[Stored items from a collection]
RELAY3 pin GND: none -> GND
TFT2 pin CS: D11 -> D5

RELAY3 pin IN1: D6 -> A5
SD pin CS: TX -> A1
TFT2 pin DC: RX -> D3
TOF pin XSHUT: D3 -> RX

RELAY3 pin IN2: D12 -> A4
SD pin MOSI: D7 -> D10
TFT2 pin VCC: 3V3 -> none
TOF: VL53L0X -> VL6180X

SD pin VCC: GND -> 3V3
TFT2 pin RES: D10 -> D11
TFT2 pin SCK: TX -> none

# PROBLEM REQUIREMENTS:
The range runs from the line with "RELAY3 pin IN2: D12 -> A4" to the last line of the entries above, both included. Restate it word for word.

# ANSWER SPACE:
RELAY3 pin IN2: D12 -> A4
SD pin MOSI: D7 -> D10
TFT2 pin VCC: 3V3 -> none
TOF: VL53L0X -> VL6180X

SD pin VCC: GND -> 3V3
TFT2 pin RES: D10 -> D11
TFT2 pin SCK: TX -> none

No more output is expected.